> Problem requirements
The lines to copy are those holding the string "plus" in the entries below.

>>>>

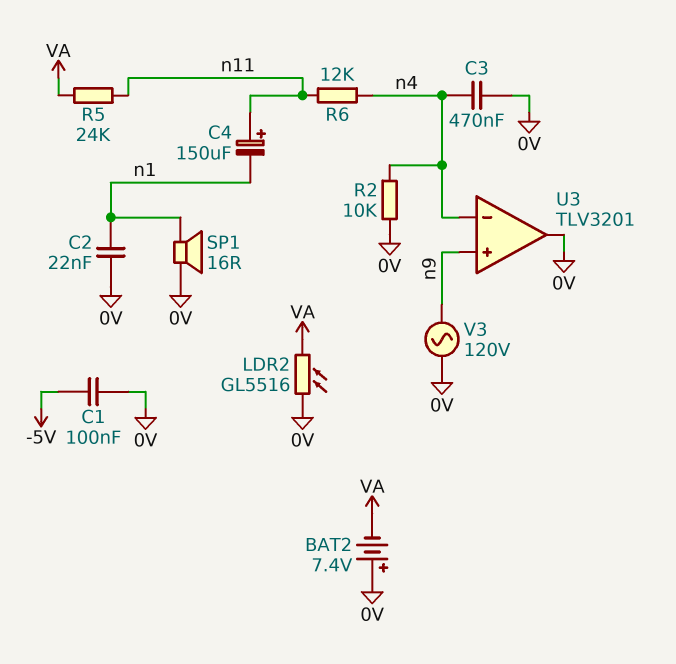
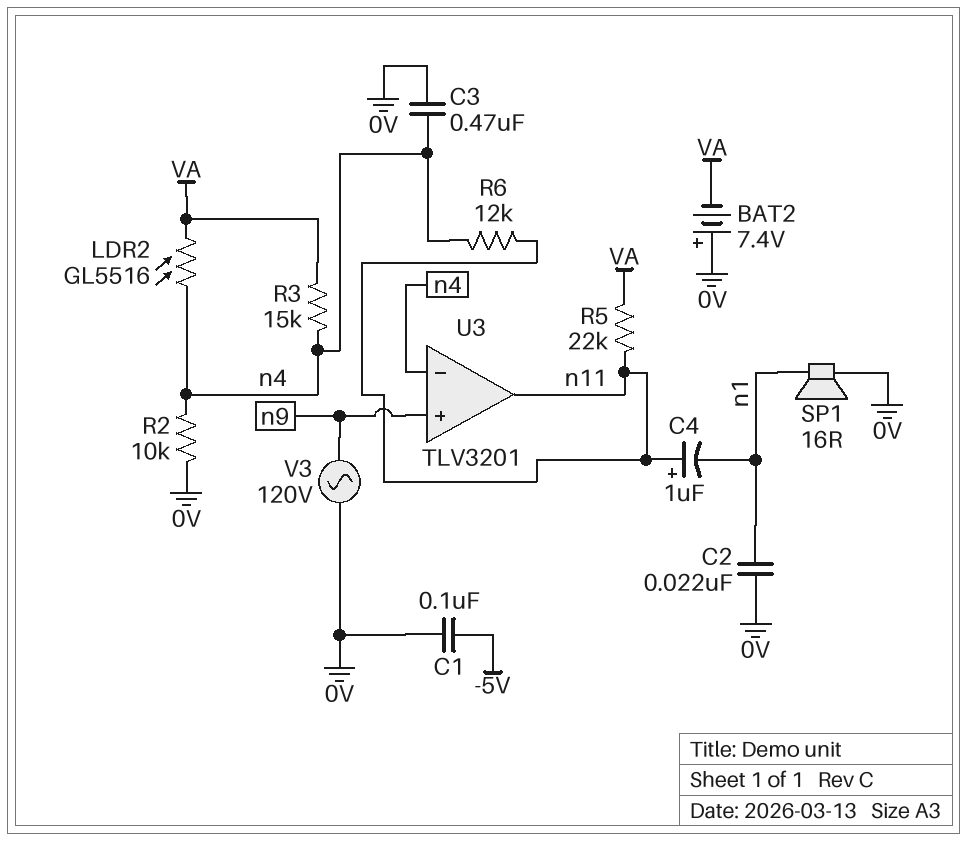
C4: 150uF (plus n11, minus n1) -> 1uF (plus n11, minus n1)
LDR2: GL5516 (0V, VA) -> GL5516 (VA, n4)
R3: none -> 15k (VA, n4)
R5: 24k (VA, n11) -> 22k (VA, n11)
U3 pin out: 0V -> n11

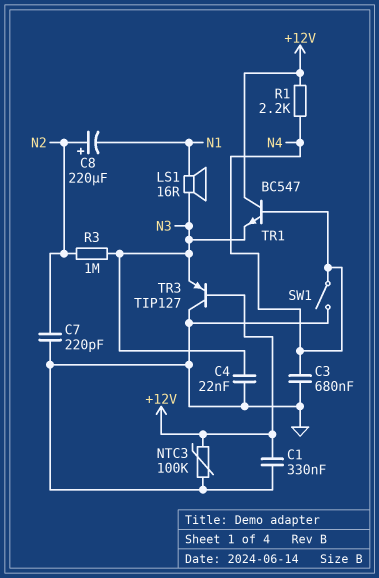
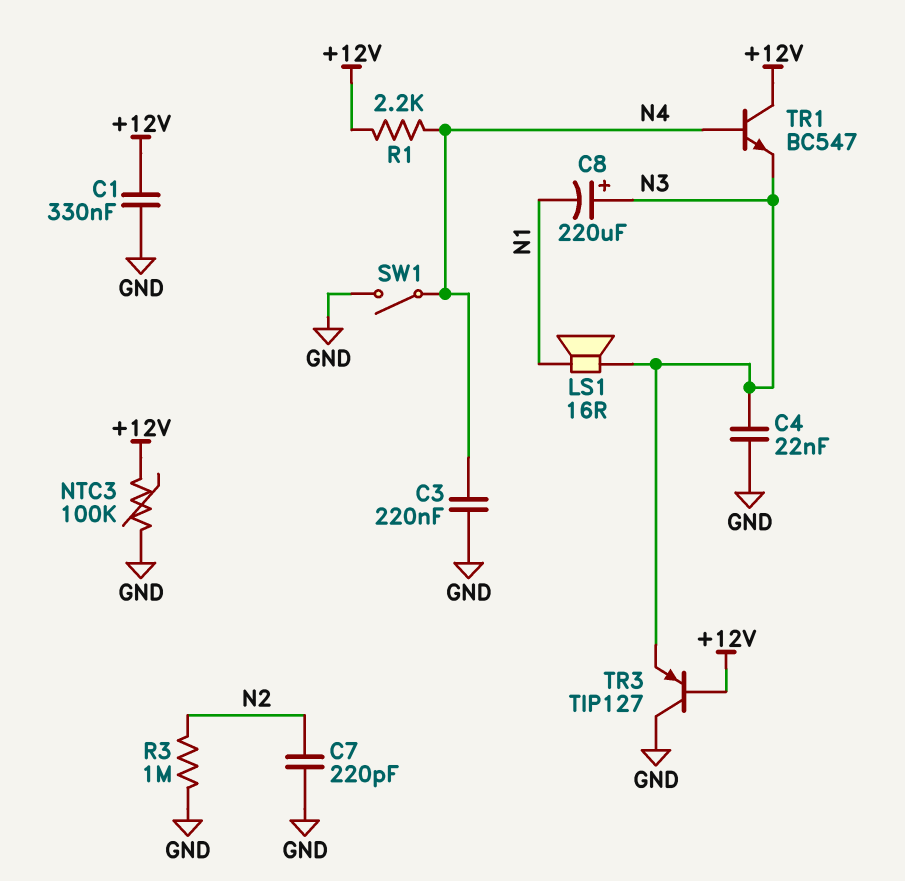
C3: 680nF (GND, N4) -> 220nF (GND, N4)
C8: 220uF (plus N2, minus N1) -> 220uF (plus N3, minus N1)
R3: 1M (N2, N3) -> 1M (GND, N2)

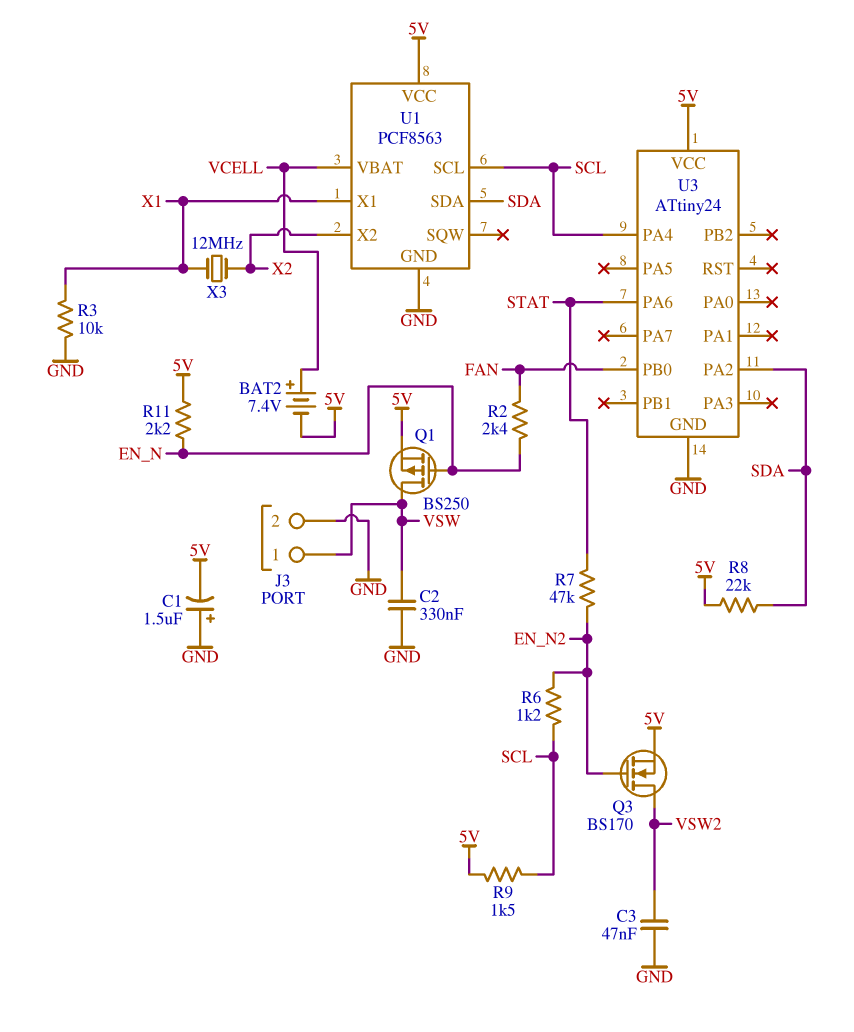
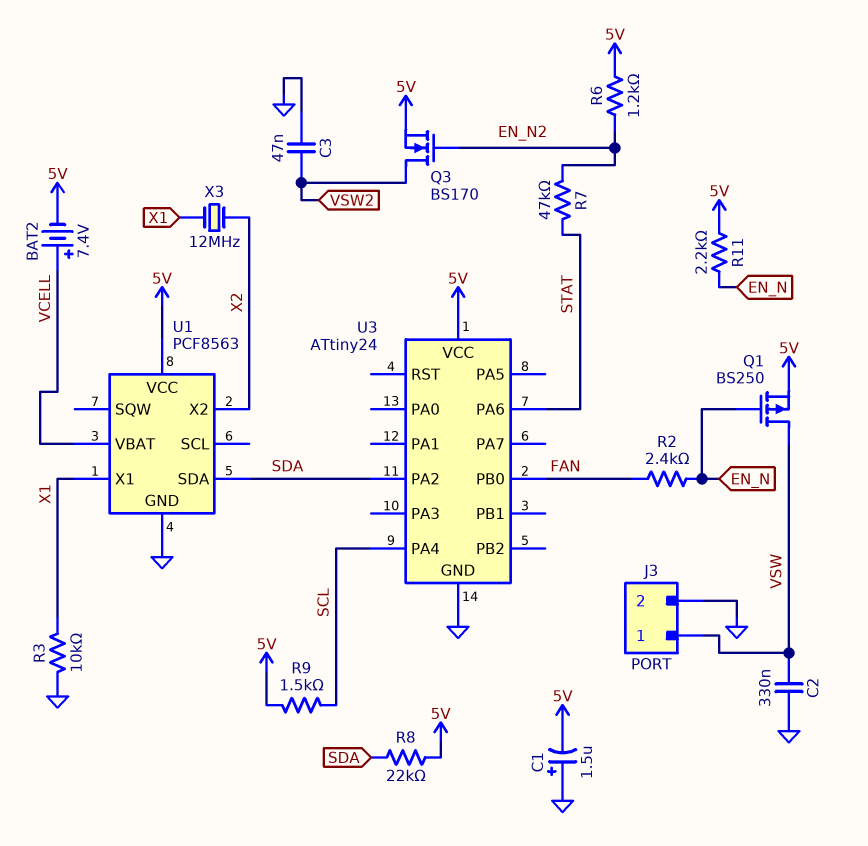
R6: 1.2k (EN_N2, SCL) -> 1.2k (5V, EN_N2)
U1 pin SCL: SCL -> none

<<<<

> Task result
C4: 150uF (plus n11, minus n1) -> 1uF (plus n11, minus n1)
C8: 220uF (plus N2, minus N1) -> 220uF (plus N3, minus N1)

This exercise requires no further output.